[[ Records for the task open ]]

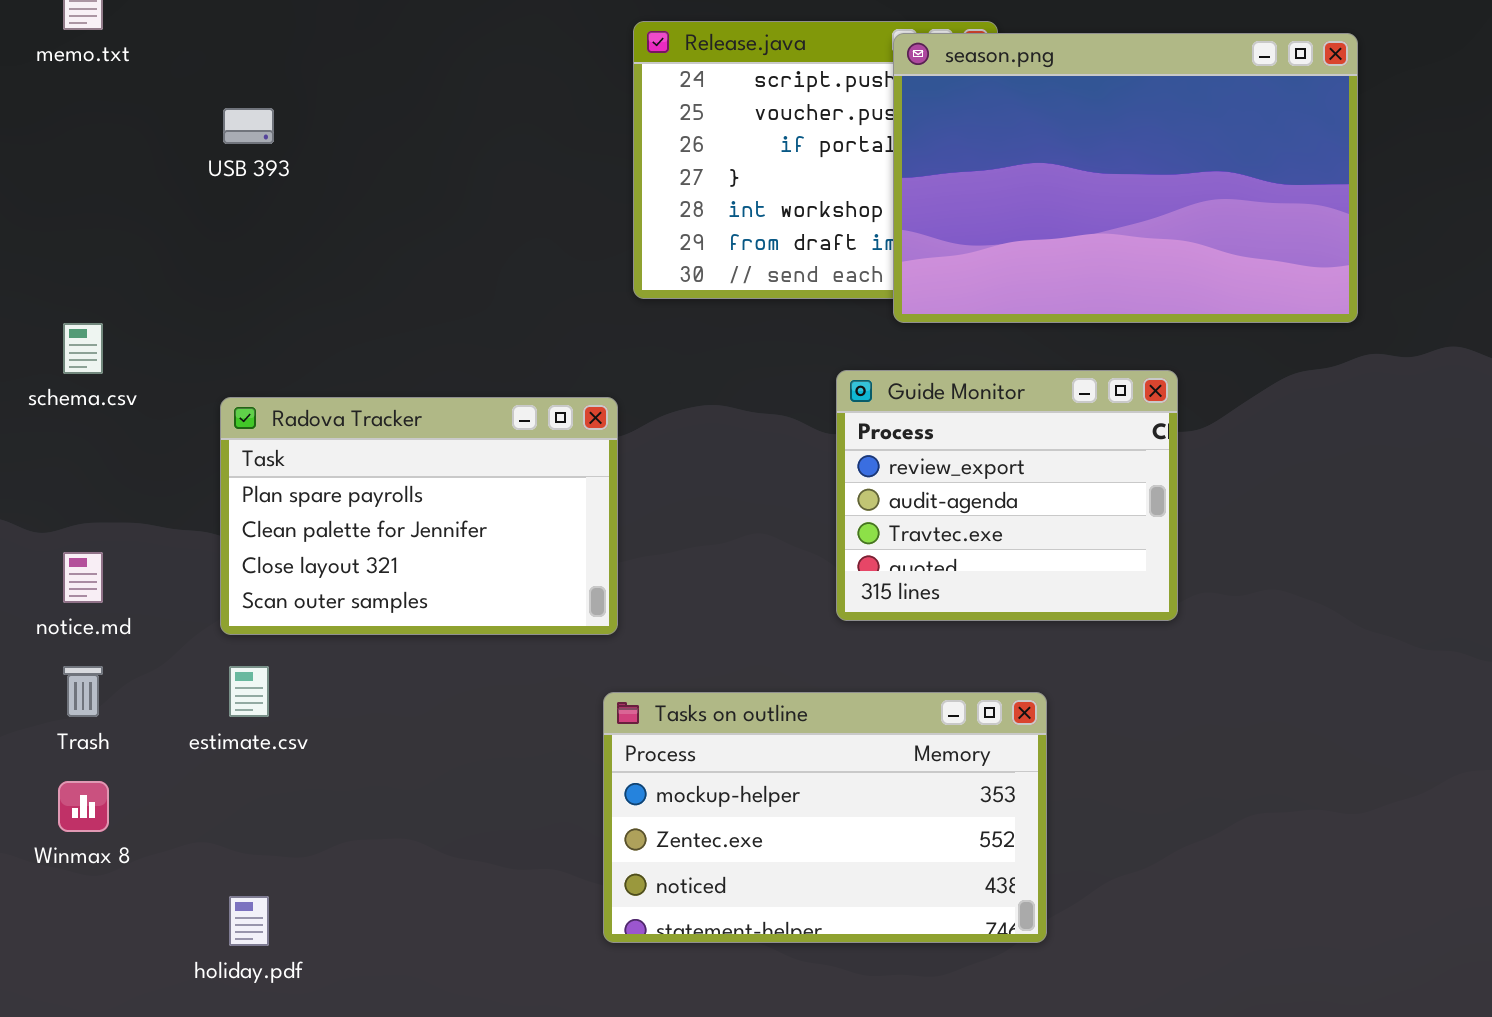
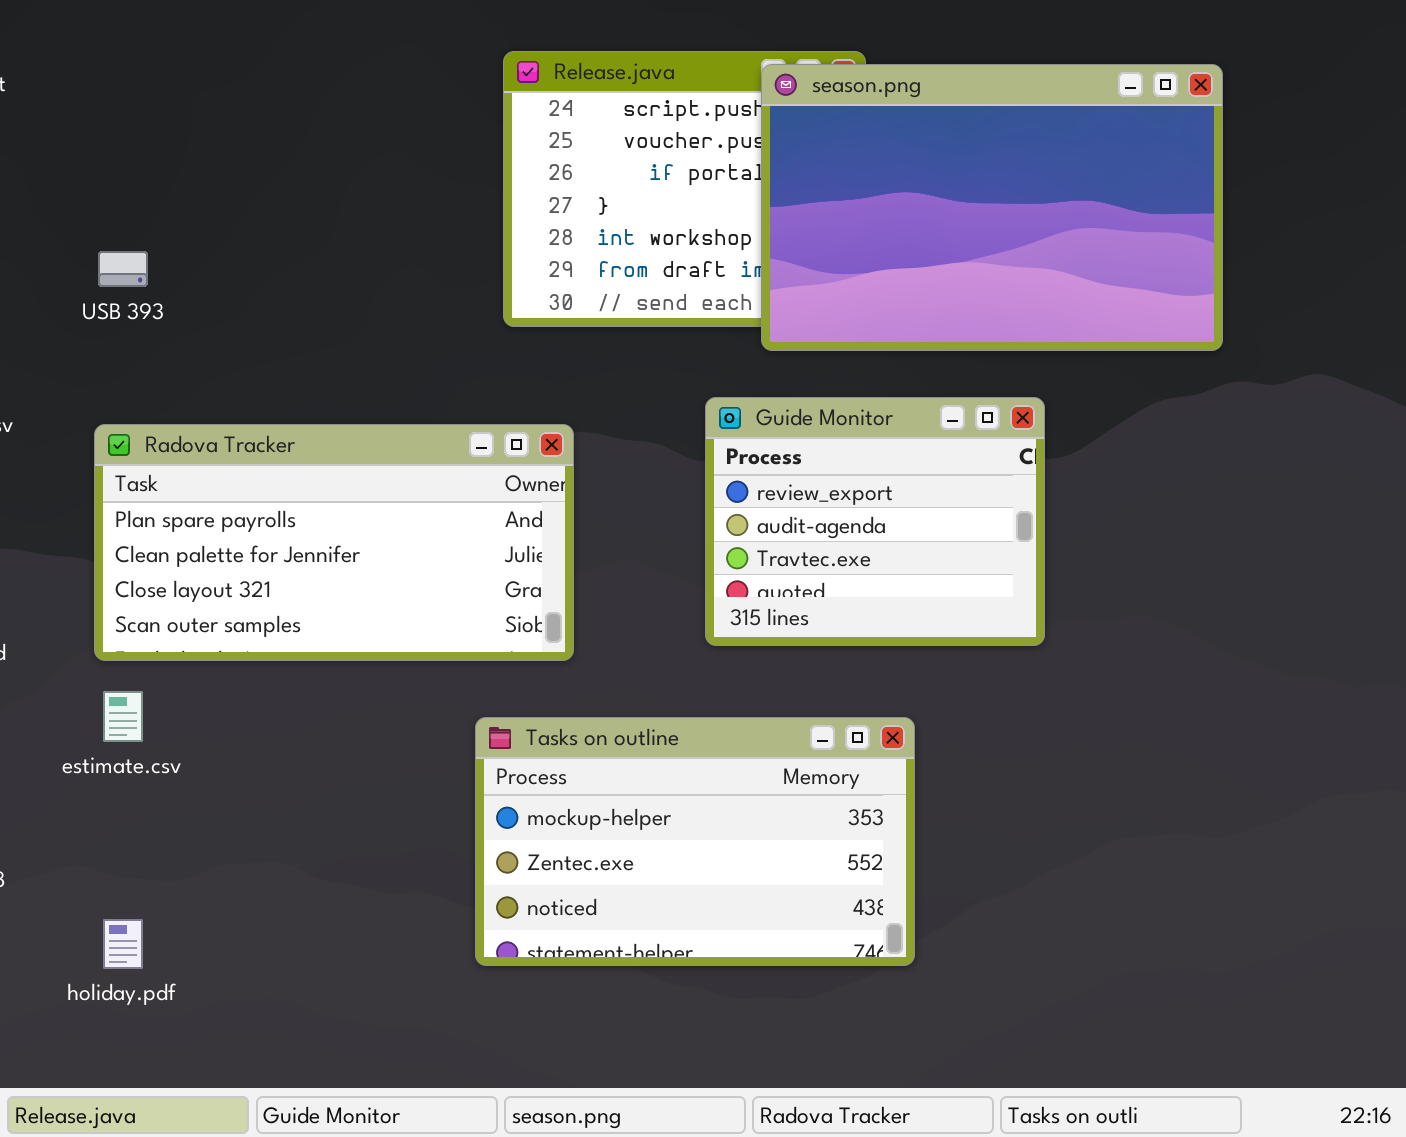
USB 393: [223,108,274,144] -> [98,251,148,287], moved
Radova Tracker: [220,397,618,635] -> [94,424,574,661], resized

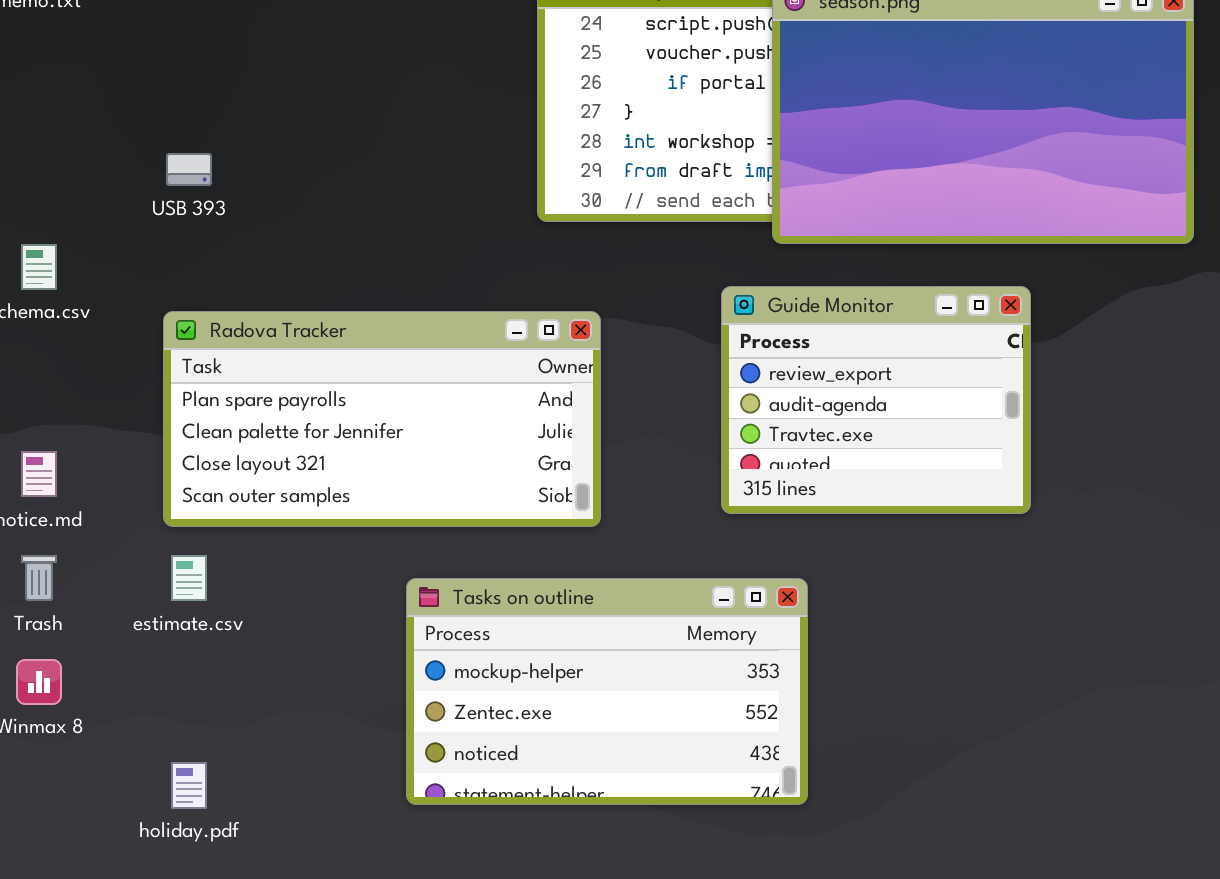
Tasks on outline: [475,717,915,966] -> [406,578,808,805], moved

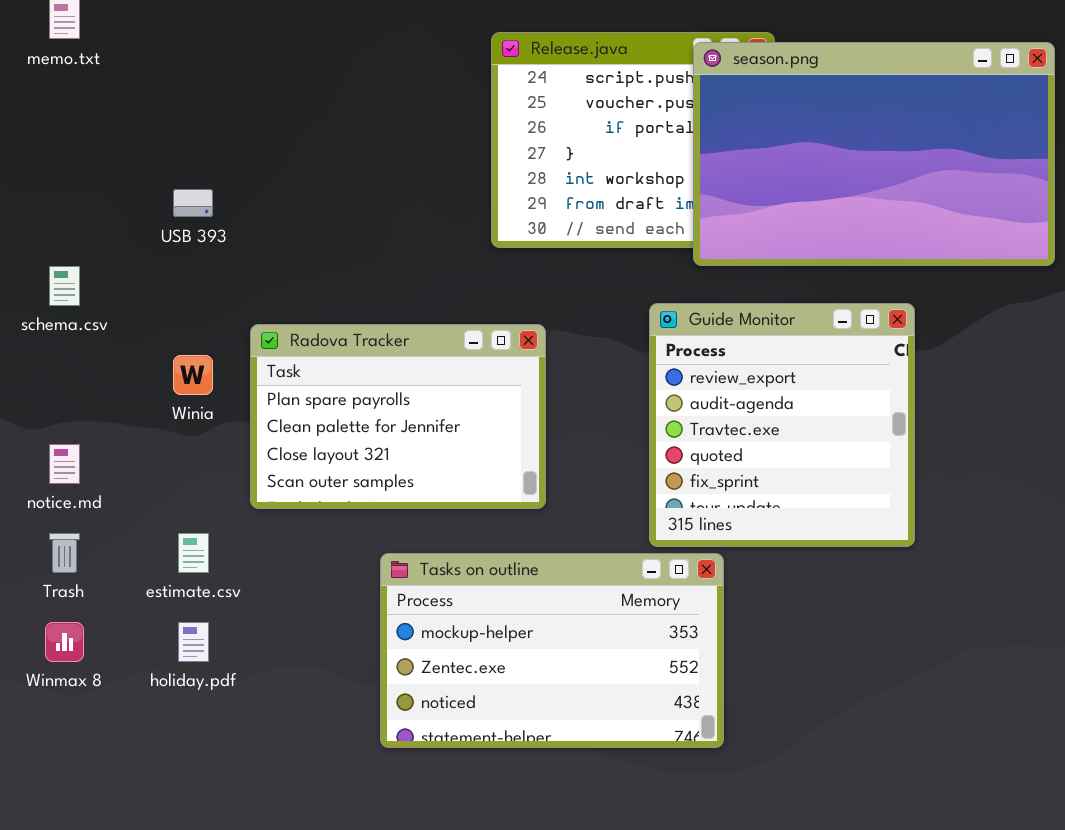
Guide Monitor: [721,286,1031,514] -> [649,303,915,547], resized
Radova Tracker: [163,311,601,527] -> [250,324,546,509], resized
holiday.pdf: [171,762,207,809] -> [178,622,209,662], moved

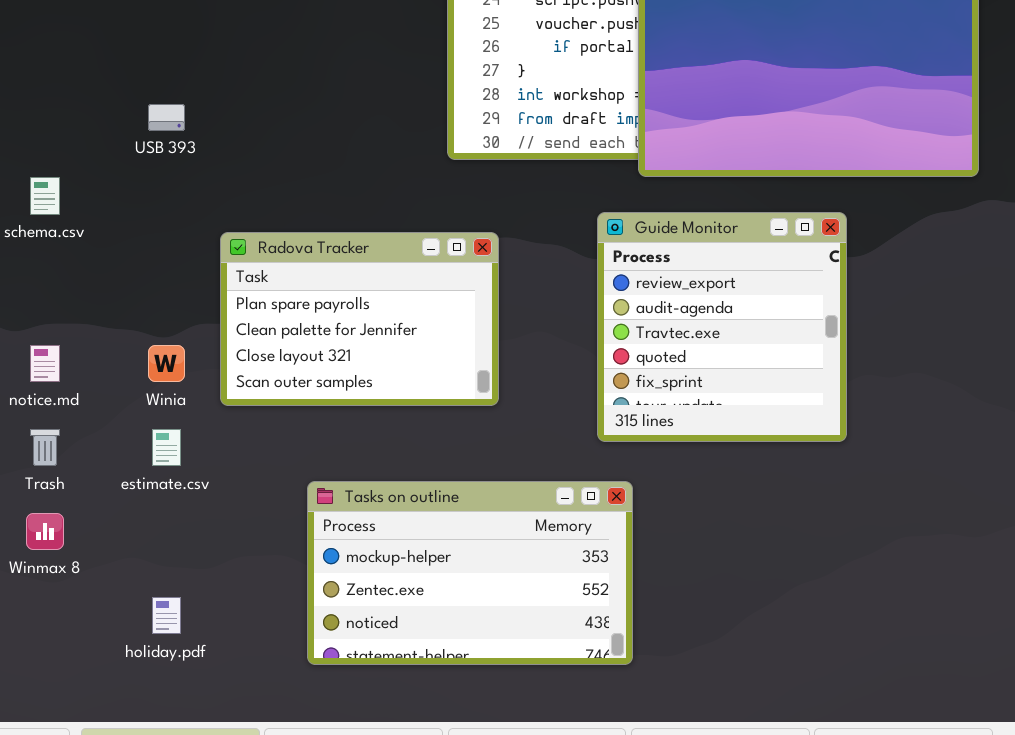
Winia: [173,355,213,395] -> [148,345,185,382], moved
Tasks on outline: [380,553,724,748] -> [307,481,633,665], moved
holiday.pdf: [178,622,209,662] -> [152,597,181,634], moved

[[ Records for the task closed ]]

**Assignment:** Extract all lines of the records above that include "Tracker".

**Exercise solution:**
Radova Tracker: [220,397,618,635] -> [94,424,574,661], resized
Radova Tracker: [163,311,601,527] -> [250,324,546,509], resized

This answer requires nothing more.